» **WHAT THIS TASK INVOLVES**
Among the entries below, how many lines include the word "degrees"? Reply with only the number.

Scene image comparisons:

···

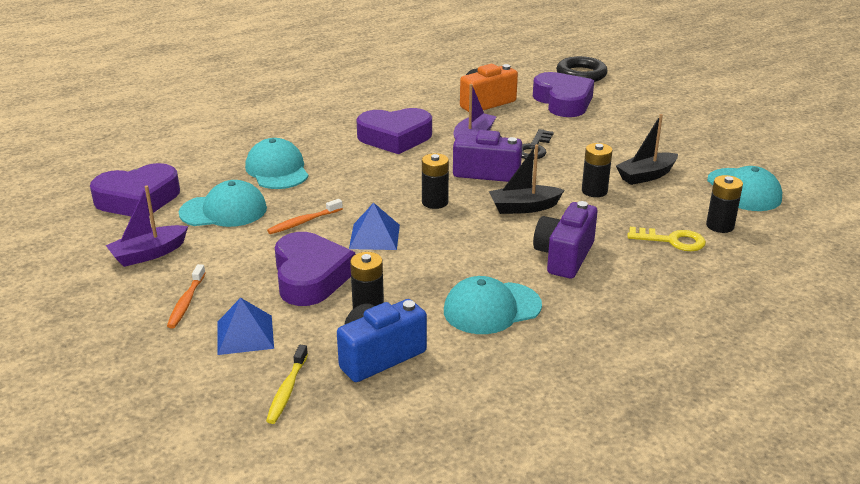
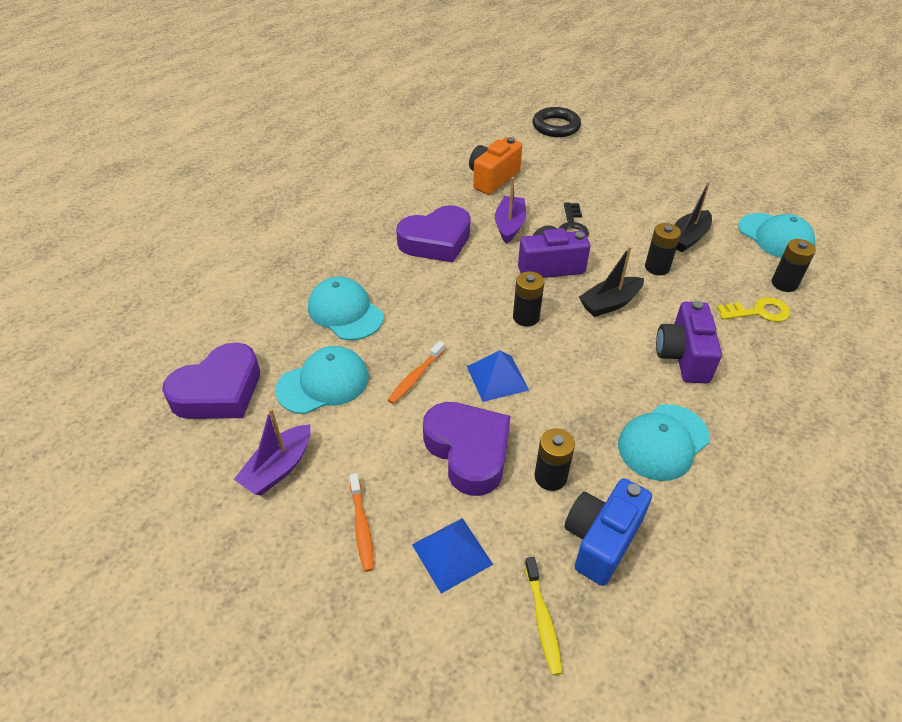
camera: 20 degrees left, 15 degrees up
(563, 101) = (561, 163): purple heart -> none

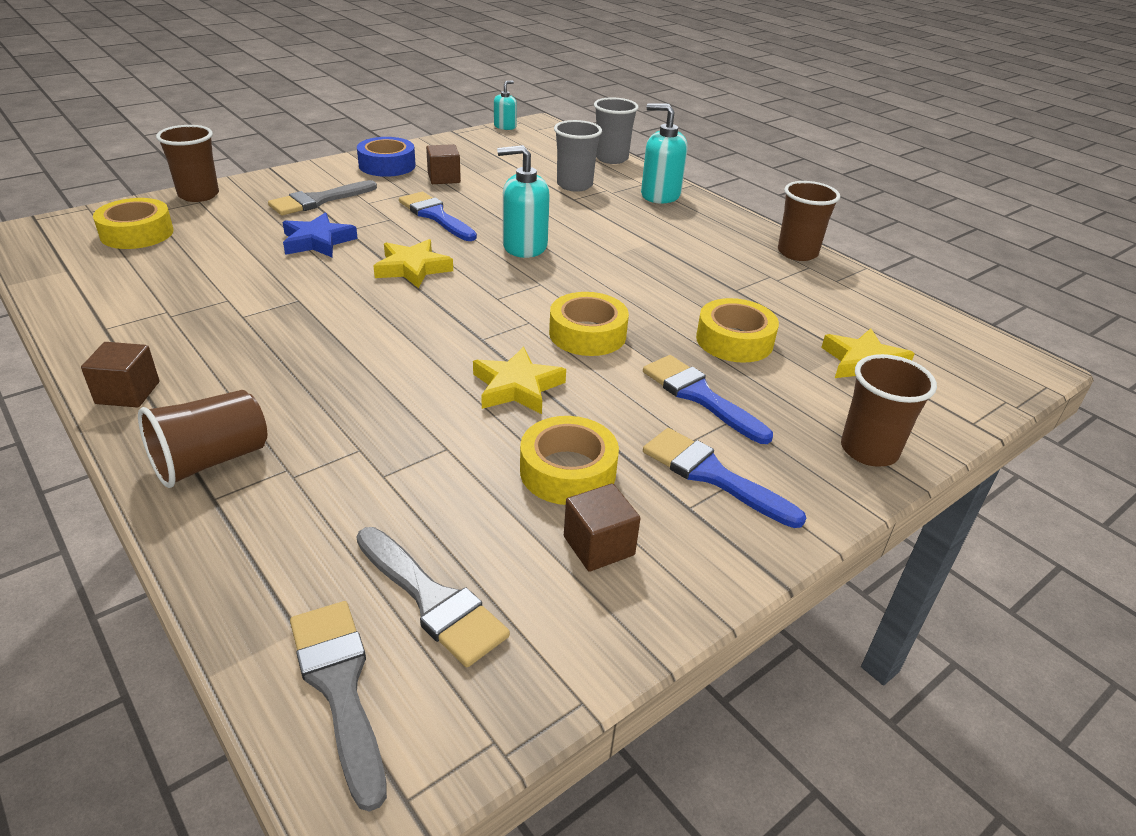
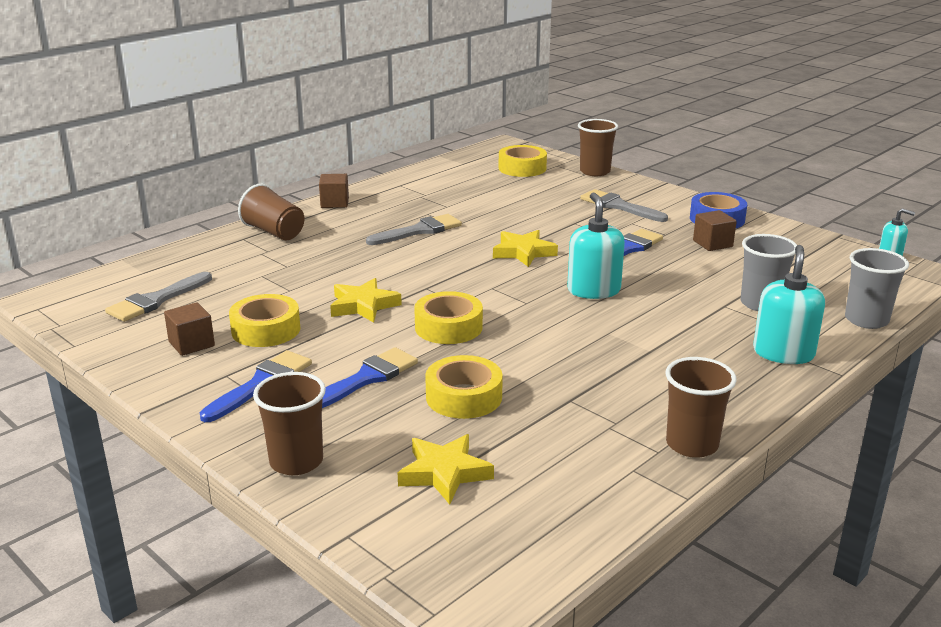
camera: 85 degrees right, 10 degrees down
(317, 241) = (547, 217): blue star -> none
(339, 687) = (105, 286): grey brush -> grey brush (419, 231)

···

» **WRITTEN SOLUTION**
2